▶ [GIVEN ENTRIES]:
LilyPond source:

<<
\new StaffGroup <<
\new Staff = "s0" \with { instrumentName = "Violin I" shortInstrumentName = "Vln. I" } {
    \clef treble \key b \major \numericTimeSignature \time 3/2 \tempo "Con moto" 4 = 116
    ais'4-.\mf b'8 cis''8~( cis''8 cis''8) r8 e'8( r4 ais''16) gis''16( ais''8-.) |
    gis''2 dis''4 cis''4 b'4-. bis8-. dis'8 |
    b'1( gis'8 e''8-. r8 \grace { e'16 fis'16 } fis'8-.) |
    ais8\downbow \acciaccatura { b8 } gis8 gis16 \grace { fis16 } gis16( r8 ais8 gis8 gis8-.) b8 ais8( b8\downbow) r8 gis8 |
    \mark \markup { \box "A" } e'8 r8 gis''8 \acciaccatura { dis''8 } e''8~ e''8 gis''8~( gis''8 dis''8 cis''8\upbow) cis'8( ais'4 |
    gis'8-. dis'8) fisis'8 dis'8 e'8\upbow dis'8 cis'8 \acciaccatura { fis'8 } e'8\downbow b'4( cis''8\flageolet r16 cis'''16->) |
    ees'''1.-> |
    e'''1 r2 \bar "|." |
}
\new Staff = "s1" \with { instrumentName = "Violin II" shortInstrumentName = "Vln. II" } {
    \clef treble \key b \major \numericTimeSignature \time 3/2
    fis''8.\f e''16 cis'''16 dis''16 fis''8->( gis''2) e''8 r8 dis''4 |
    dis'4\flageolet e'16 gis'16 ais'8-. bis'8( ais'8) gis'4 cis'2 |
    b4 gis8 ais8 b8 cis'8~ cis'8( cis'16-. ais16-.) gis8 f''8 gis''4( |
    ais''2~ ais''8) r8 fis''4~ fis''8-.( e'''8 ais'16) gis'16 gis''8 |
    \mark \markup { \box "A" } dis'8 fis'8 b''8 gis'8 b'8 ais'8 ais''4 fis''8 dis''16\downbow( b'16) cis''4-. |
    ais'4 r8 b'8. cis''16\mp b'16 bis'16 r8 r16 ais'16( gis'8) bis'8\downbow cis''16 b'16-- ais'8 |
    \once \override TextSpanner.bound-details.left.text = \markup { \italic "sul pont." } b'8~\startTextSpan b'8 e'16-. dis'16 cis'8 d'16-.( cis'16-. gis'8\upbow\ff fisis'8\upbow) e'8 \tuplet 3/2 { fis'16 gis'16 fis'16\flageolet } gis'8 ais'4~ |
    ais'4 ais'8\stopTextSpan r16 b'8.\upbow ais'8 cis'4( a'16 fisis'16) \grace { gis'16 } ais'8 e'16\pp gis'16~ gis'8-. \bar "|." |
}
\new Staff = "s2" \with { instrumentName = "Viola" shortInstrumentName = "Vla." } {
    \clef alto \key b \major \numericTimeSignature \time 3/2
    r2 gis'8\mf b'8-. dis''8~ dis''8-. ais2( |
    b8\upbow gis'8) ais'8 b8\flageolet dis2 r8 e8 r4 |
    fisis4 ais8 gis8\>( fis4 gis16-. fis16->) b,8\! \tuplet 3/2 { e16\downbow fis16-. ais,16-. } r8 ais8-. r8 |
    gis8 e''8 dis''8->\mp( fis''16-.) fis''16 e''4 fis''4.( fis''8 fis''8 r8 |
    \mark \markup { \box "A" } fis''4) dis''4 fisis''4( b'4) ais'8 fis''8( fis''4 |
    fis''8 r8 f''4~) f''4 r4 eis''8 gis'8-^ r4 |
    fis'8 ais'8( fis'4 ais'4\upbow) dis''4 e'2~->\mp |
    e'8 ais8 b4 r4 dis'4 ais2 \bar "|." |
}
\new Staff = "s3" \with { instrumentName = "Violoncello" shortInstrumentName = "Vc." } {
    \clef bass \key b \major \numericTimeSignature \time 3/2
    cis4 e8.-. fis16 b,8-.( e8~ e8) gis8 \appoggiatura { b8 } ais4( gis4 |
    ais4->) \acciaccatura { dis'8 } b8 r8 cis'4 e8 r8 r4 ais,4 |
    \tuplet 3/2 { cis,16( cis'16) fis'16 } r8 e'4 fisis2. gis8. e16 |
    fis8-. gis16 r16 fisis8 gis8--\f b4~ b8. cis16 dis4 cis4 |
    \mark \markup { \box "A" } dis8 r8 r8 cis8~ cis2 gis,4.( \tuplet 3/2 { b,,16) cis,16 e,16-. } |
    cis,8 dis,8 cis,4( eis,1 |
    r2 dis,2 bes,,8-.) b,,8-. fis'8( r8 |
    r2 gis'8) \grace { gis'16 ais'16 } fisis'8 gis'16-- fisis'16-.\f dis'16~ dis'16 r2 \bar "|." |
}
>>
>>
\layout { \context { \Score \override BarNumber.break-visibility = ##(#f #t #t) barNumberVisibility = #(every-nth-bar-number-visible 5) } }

▶ [SET PROBLEM]: How many lines in the records contain the string "time", with case counting? Reply with the number alone.

▶ [THE RESULT]: 4